**Given data:**
________

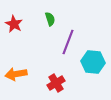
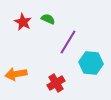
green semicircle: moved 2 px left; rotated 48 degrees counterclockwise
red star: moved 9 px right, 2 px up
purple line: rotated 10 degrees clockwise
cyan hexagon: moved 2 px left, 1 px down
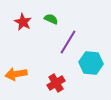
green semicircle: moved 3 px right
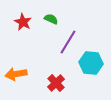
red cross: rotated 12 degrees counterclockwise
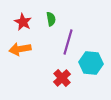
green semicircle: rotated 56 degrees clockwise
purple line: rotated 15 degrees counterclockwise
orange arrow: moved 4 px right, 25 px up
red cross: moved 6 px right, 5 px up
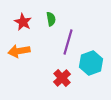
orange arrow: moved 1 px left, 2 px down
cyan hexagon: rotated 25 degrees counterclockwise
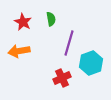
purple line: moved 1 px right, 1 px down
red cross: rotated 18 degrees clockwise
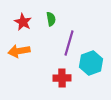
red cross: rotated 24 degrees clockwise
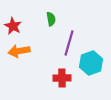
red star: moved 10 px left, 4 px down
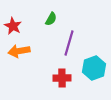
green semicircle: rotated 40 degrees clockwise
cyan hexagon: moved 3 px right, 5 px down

________

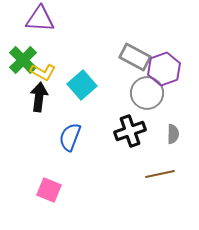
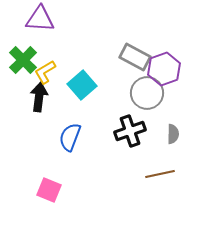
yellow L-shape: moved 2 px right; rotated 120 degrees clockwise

________

**What you are asked to do:** Transcribe the entries exactly, starting at the line that contains "red cross: rotated 24 degrees clockwise" and ending at the line that contains "red star: moved 10 px left, 4 px down", with both of those lines included. Leave the pictures out of your answer.

**Final result:**
red cross: rotated 24 degrees clockwise
red star: moved 10 px left, 4 px down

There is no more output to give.